+++ DATASET EXTRACT +++
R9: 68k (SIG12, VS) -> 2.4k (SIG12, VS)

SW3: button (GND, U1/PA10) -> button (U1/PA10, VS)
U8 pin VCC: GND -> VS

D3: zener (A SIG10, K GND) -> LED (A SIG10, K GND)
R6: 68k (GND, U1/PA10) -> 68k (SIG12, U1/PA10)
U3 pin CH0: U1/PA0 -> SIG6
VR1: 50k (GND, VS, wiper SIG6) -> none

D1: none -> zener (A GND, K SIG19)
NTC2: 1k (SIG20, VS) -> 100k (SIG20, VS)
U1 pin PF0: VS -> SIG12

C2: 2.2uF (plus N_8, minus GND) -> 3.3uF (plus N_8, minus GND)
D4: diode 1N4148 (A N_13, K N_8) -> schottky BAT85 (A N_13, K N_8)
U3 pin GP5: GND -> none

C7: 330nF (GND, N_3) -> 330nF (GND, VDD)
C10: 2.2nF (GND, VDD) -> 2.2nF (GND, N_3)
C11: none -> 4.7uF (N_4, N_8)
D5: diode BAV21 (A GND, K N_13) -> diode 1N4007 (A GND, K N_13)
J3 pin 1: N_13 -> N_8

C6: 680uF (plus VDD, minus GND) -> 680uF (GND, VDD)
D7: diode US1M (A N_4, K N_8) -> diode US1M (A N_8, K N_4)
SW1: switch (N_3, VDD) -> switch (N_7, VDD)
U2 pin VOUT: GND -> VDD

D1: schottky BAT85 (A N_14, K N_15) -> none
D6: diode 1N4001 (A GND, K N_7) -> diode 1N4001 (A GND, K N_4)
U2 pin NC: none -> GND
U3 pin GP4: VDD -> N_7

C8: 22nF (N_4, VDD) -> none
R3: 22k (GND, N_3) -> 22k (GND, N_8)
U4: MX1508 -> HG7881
+++
EXERCISE DIRECTIONS. All lines from the one containing "C7: 330nF (GND, N_3) -> 330nF (GND, VDD)" to the end of the records, both ends included, should be printed exactly and on their own.

EXERCISE RESPONSE.
C7: 330nF (GND, N_3) -> 330nF (GND, VDD)
C10: 2.2nF (GND, VDD) -> 2.2nF (GND, N_3)
C11: none -> 4.7uF (N_4, N_8)
D5: diode BAV21 (A GND, K N_13) -> diode 1N4007 (A GND, K N_13)
J3 pin 1: N_13 -> N_8

C6: 680uF (plus VDD, minus GND) -> 680uF (GND, VDD)
D7: diode US1M (A N_4, K N_8) -> diode US1M (A N_8, K N_4)
SW1: switch (N_3, VDD) -> switch (N_7, VDD)
U2 pin VOUT: GND -> VDD

D1: schottky BAT85 (A N_14, K N_15) -> none
D6: diode 1N4001 (A GND, K N_7) -> diode 1N4001 (A GND, K N_4)
U2 pin NC: none -> GND
U3 pin GP4: VDD -> N_7

C8: 22nF (N_4, VDD) -> none
R3: 22k (GND, N_3) -> 22k (GND, N_8)
U4: MX1508 -> HG7881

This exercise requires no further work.